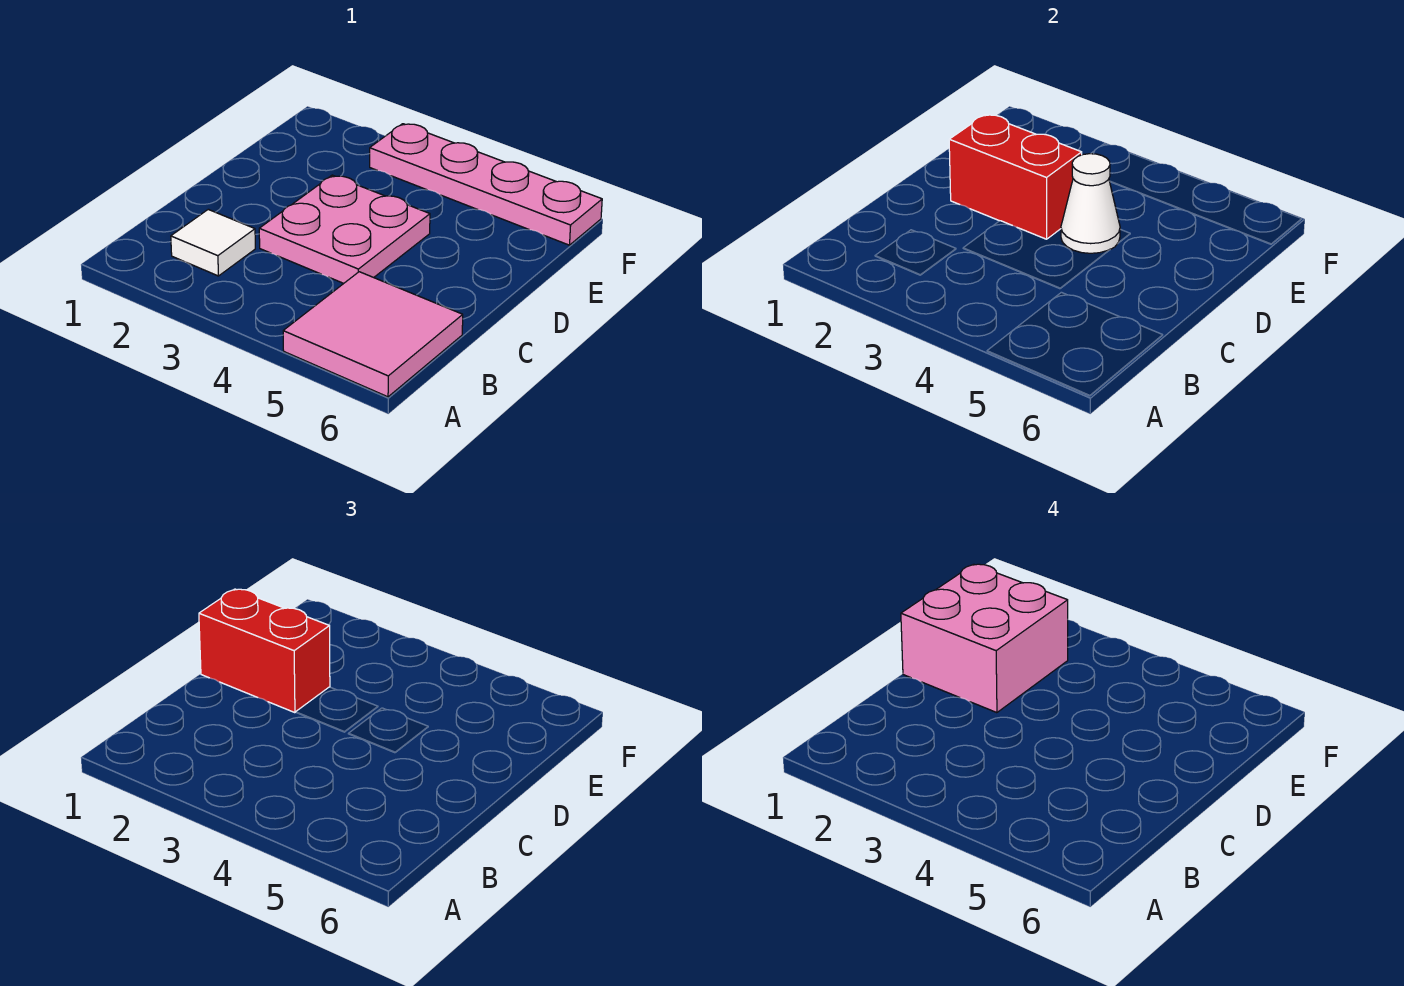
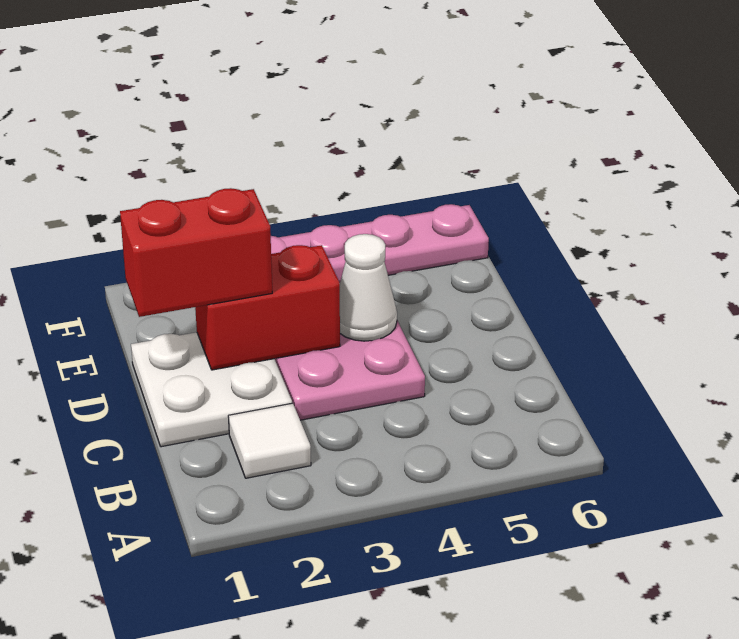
pink tile A5:B6 level 1 -> none
none -> white plate C1:D2 level 1
pink brick D1:E2 level 4 -> none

——

Problem statement:
Every line above that carries the string "pink" should be copied.

Answer to this problem:
pink tile A5:B6 level 1 -> none
pink brick D1:E2 level 4 -> none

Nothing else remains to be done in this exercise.